### About this exercise
Please find the lines in the entries below that contain the word "spinning", and copy each one.

━━━━━━━━━━

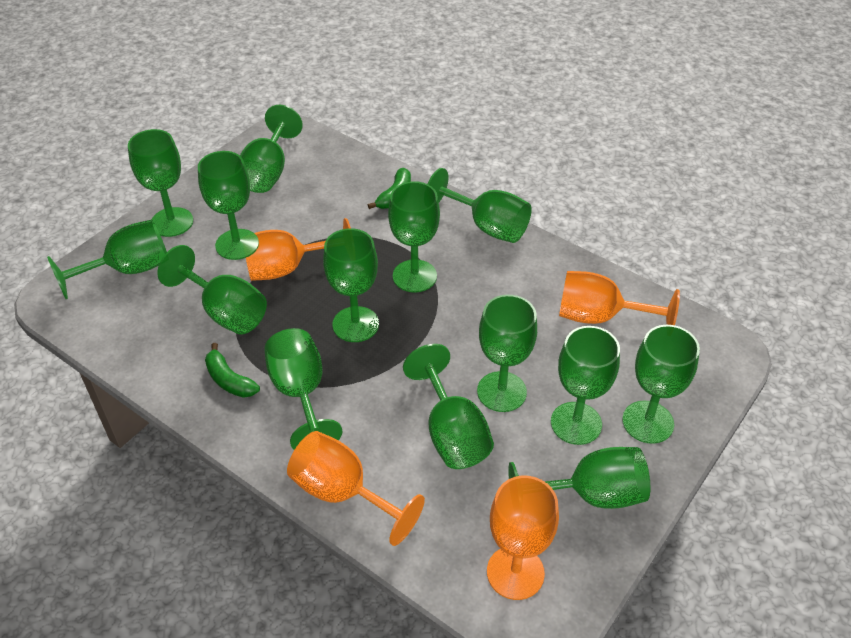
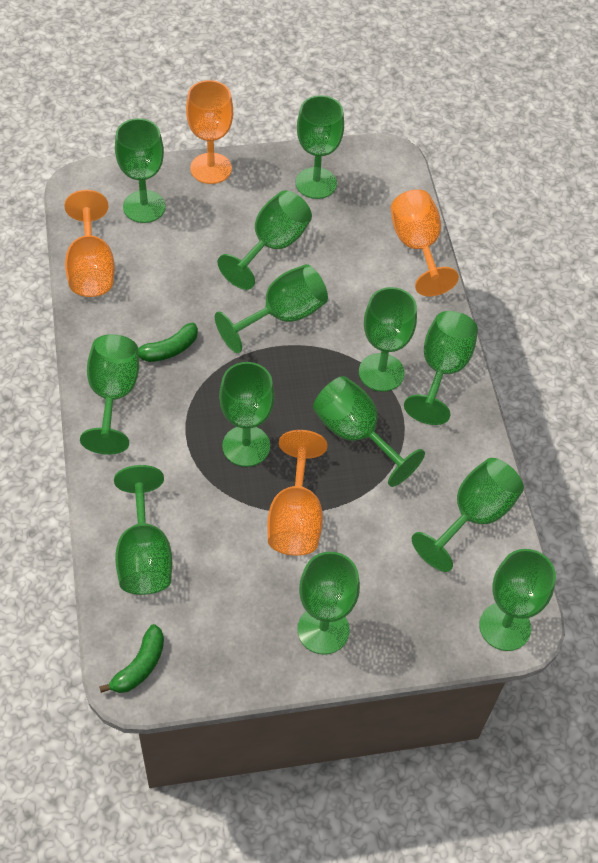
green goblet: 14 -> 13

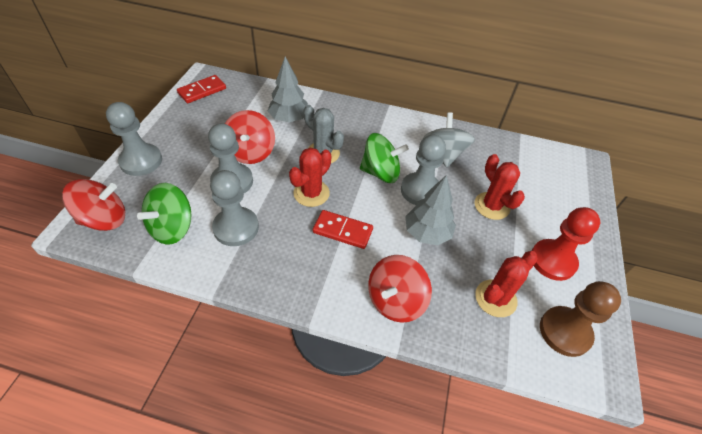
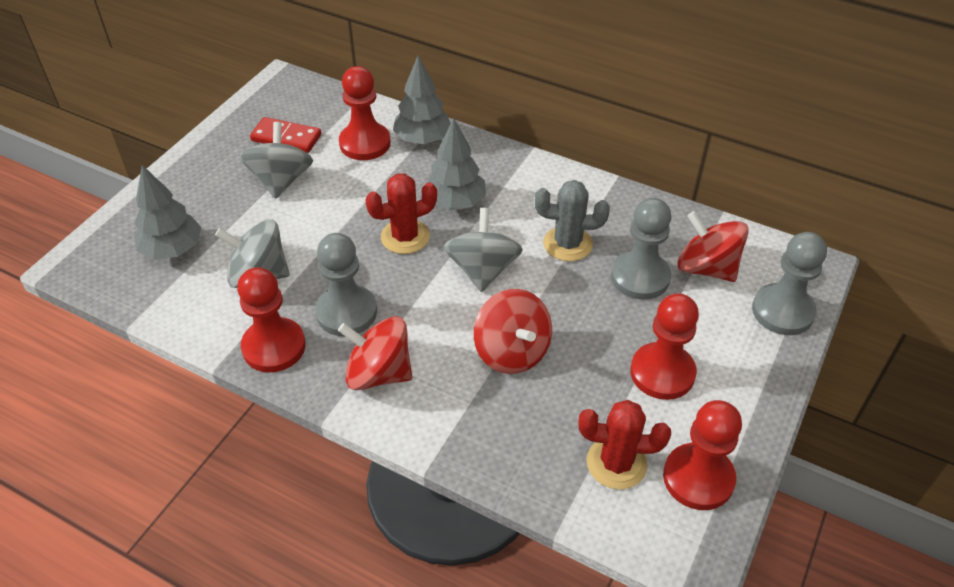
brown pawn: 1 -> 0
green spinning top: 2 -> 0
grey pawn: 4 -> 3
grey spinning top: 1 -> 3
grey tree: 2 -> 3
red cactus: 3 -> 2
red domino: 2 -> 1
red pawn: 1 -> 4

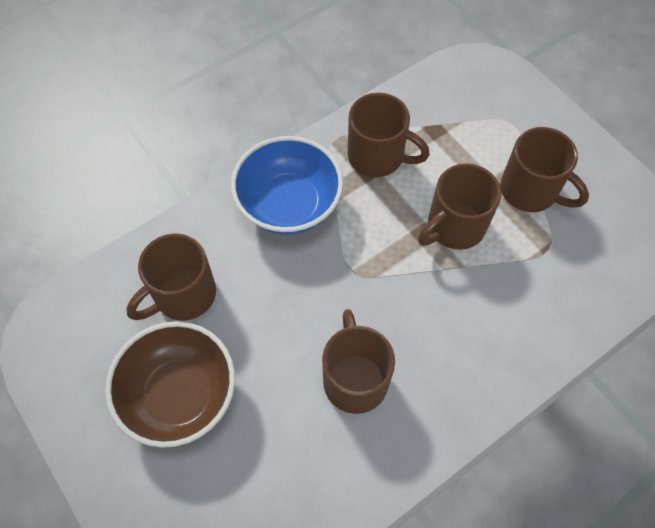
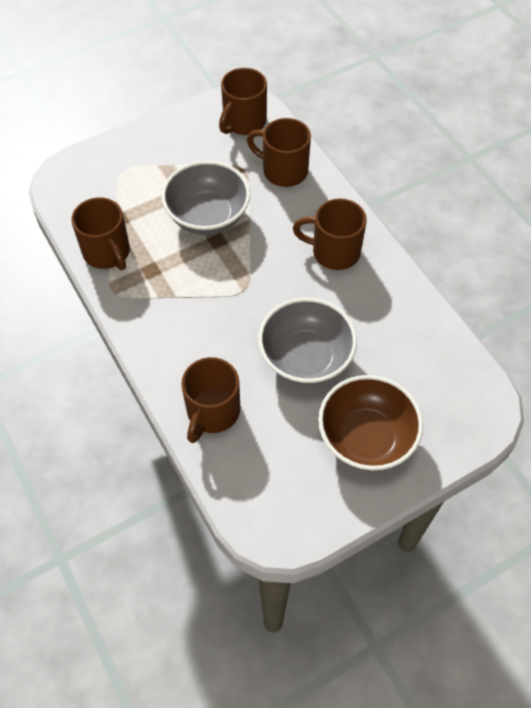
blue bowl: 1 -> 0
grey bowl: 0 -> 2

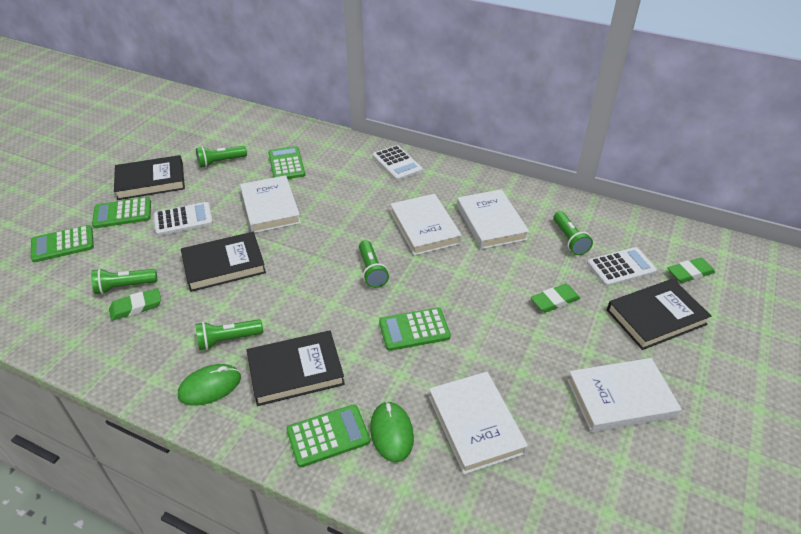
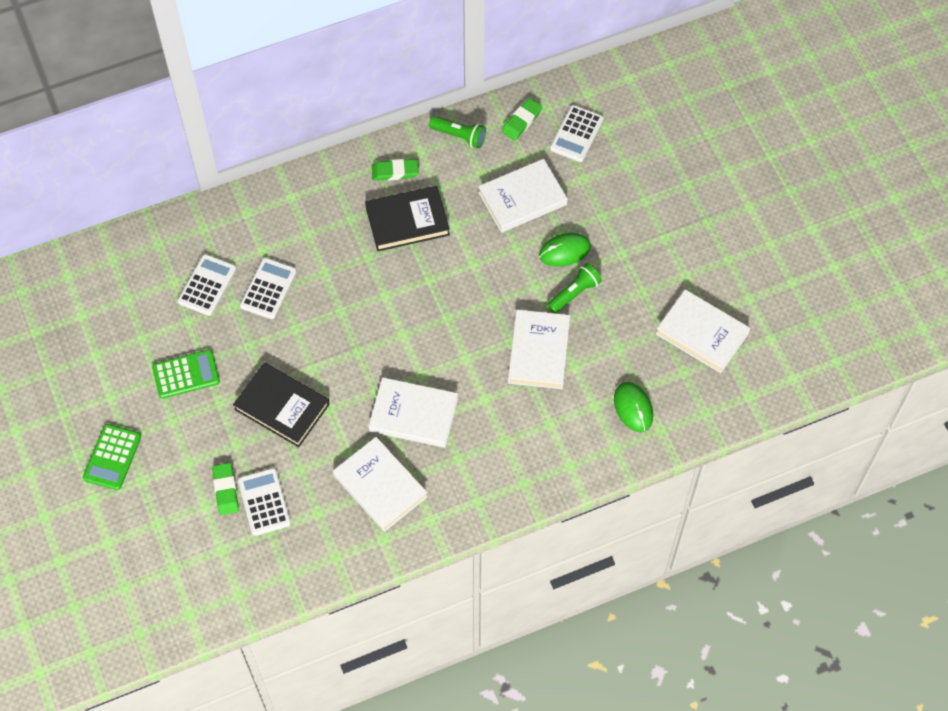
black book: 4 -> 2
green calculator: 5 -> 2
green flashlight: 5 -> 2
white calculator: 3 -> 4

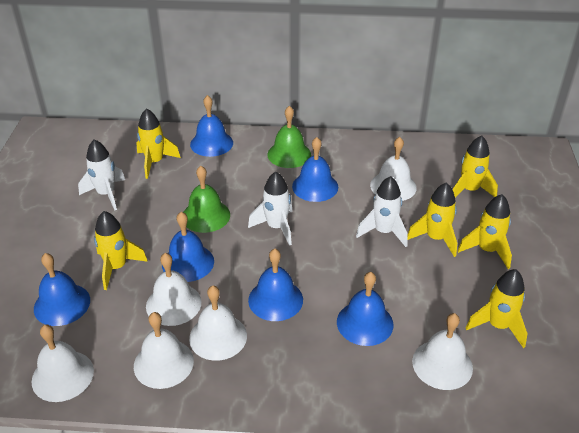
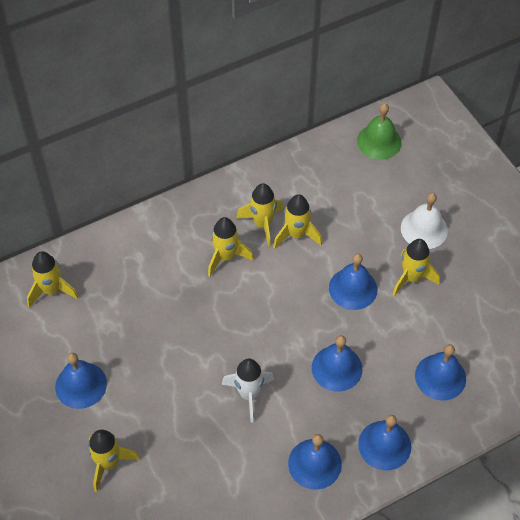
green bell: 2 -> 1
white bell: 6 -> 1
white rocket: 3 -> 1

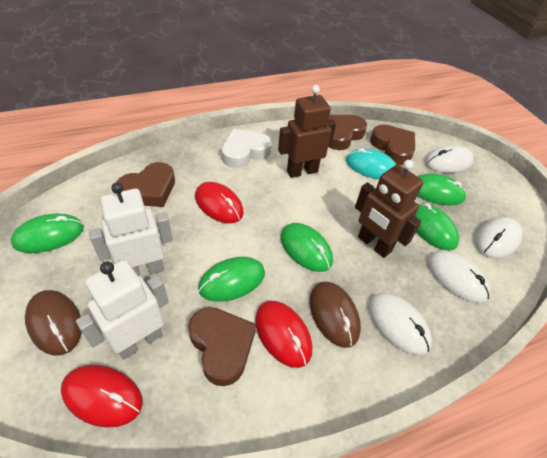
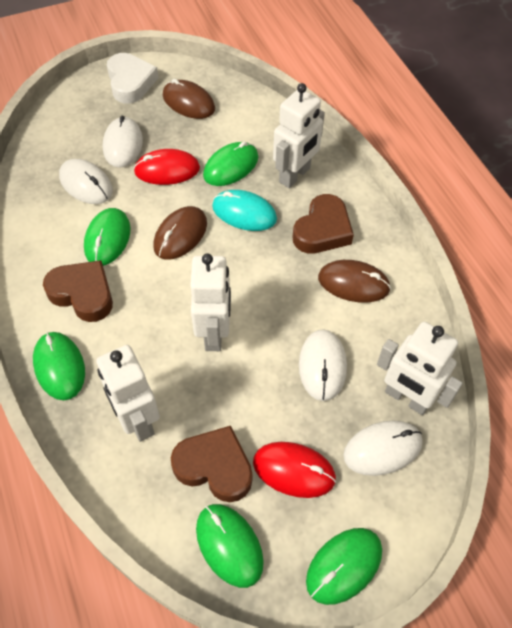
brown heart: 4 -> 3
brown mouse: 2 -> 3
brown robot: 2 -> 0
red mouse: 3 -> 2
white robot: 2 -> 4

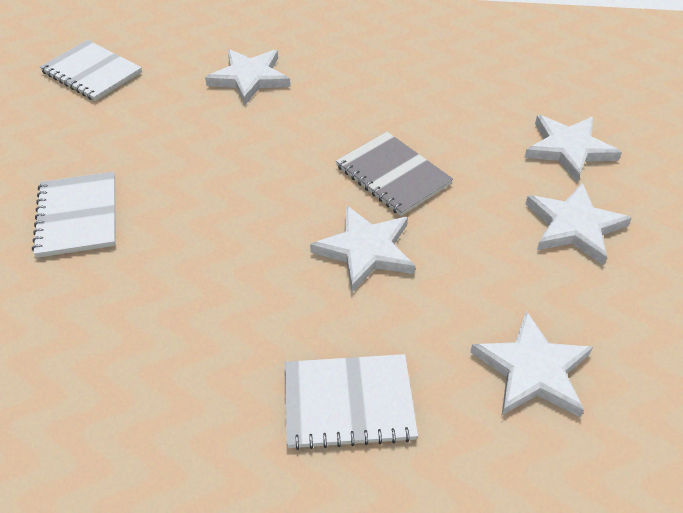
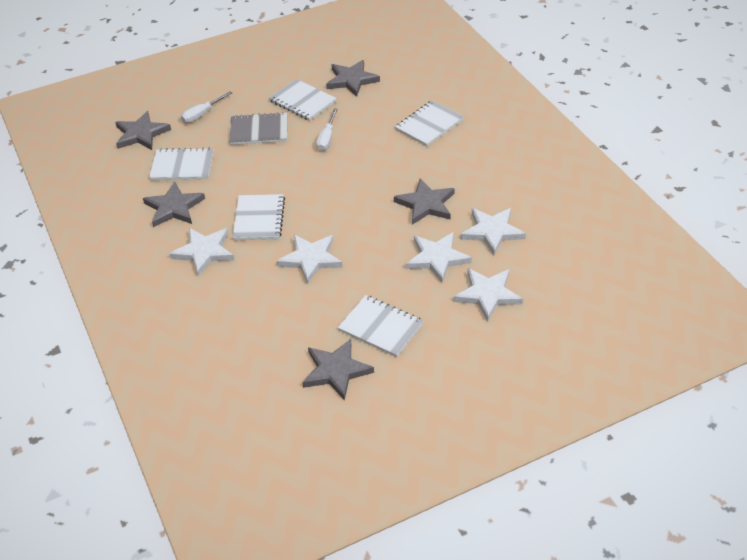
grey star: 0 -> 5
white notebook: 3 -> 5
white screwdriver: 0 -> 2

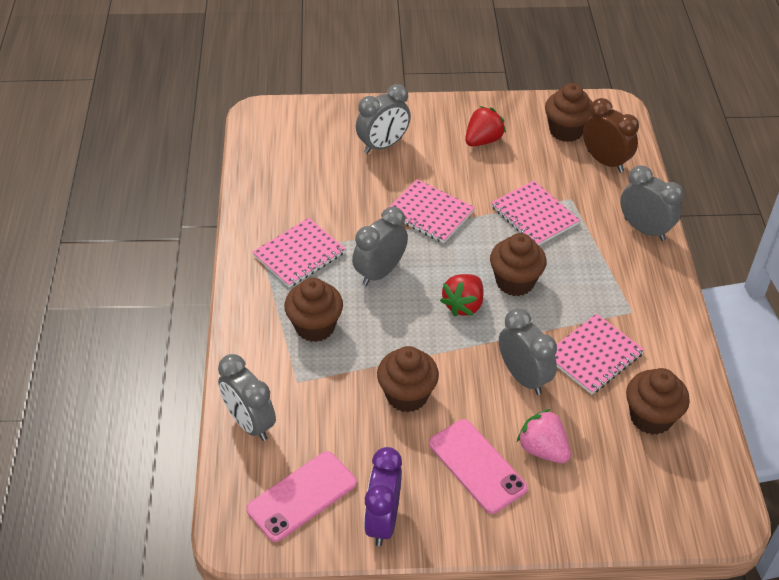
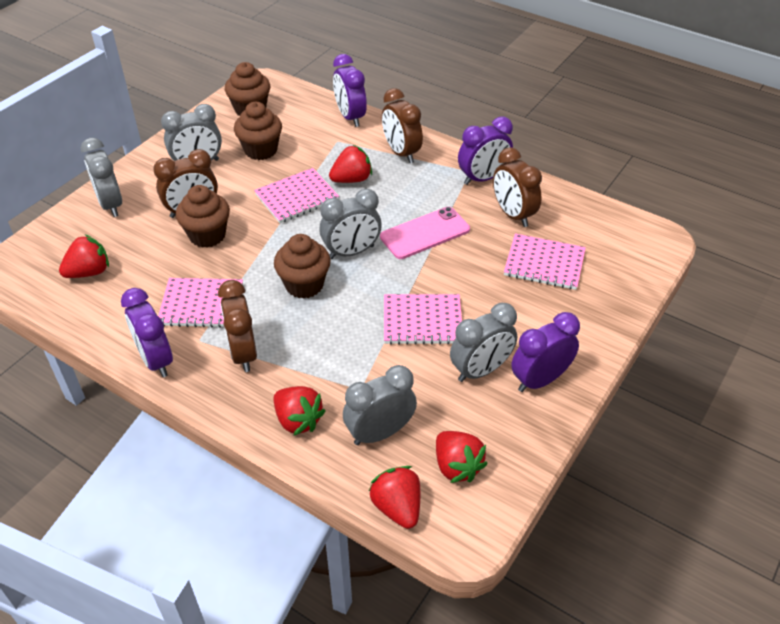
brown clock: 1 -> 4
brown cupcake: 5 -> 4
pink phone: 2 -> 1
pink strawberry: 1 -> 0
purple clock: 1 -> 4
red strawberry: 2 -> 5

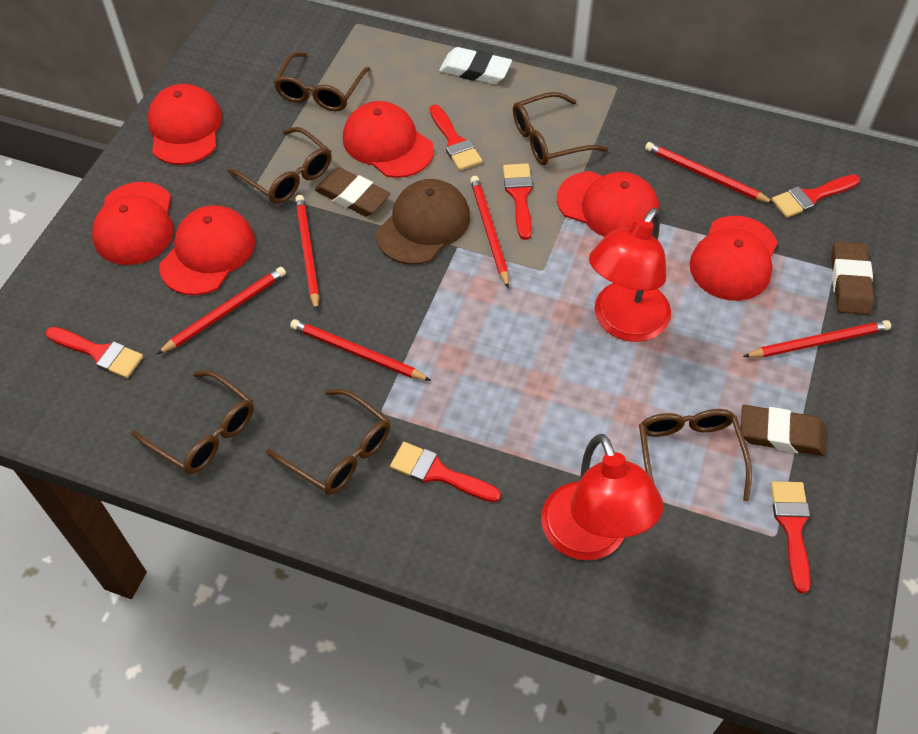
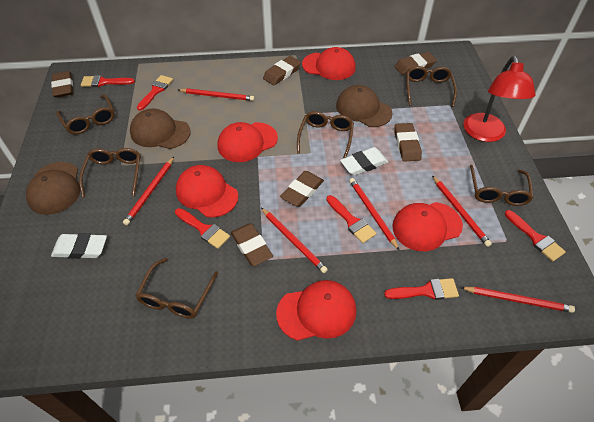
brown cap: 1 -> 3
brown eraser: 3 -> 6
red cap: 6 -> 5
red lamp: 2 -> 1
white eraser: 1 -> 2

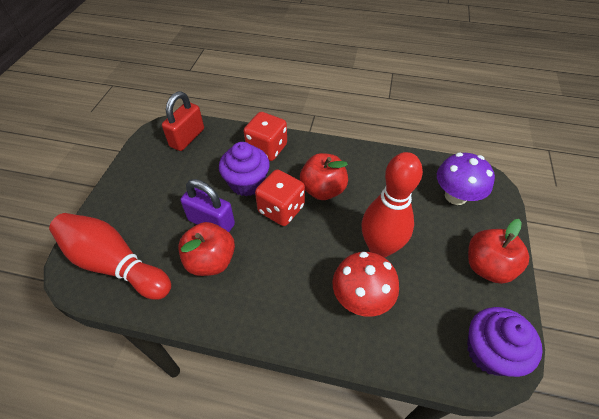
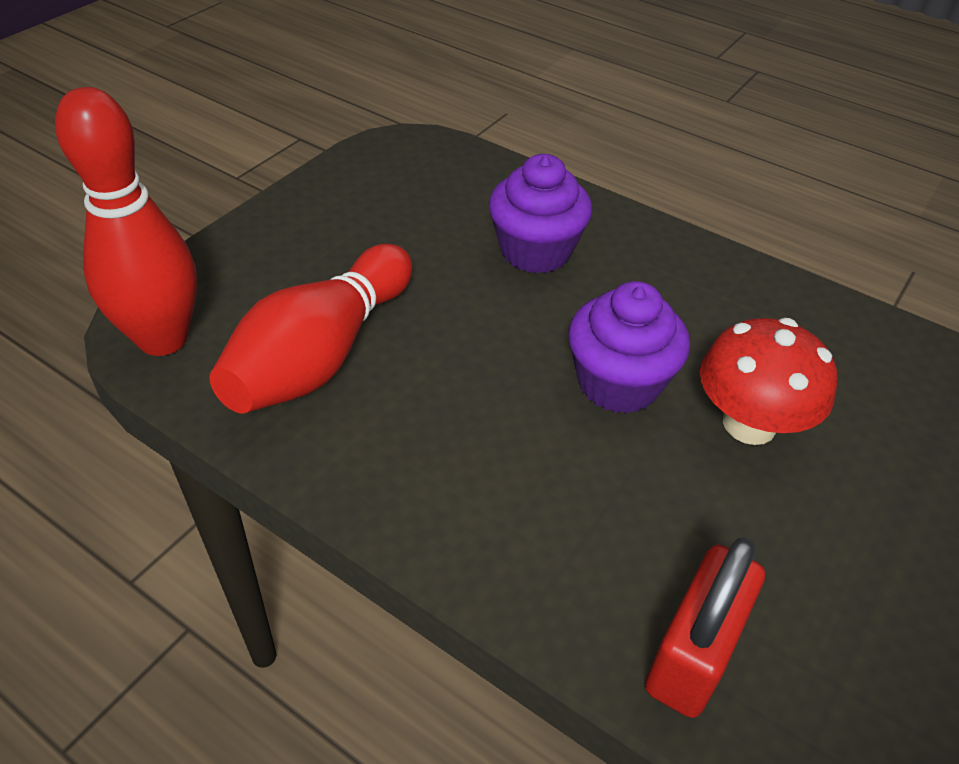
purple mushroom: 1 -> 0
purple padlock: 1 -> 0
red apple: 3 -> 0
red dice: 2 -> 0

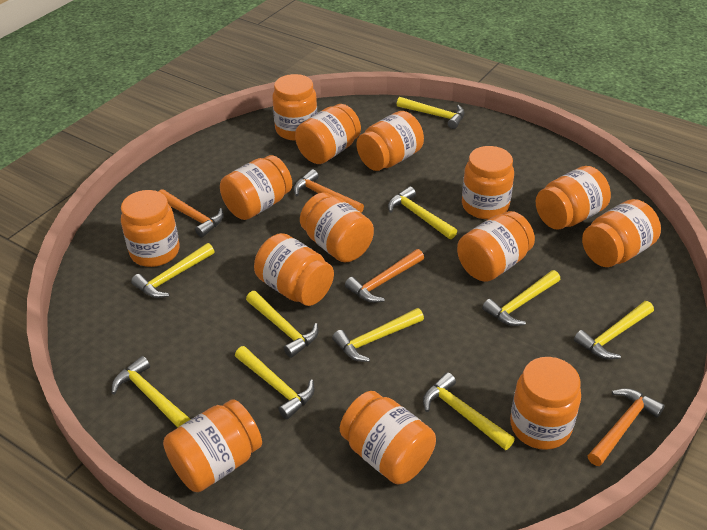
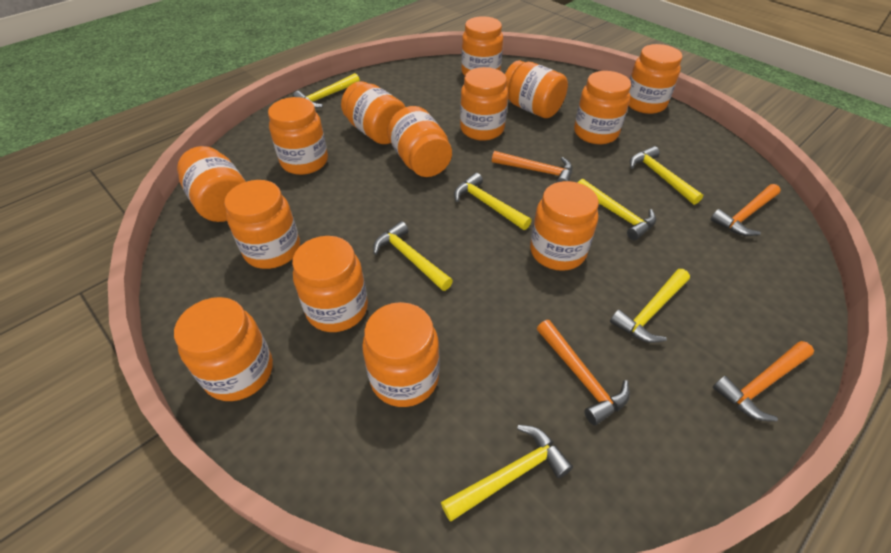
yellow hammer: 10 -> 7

━━━━━━━━━━

### Output below
green spinning top: 2 -> 0
grey spinning top: 1 -> 3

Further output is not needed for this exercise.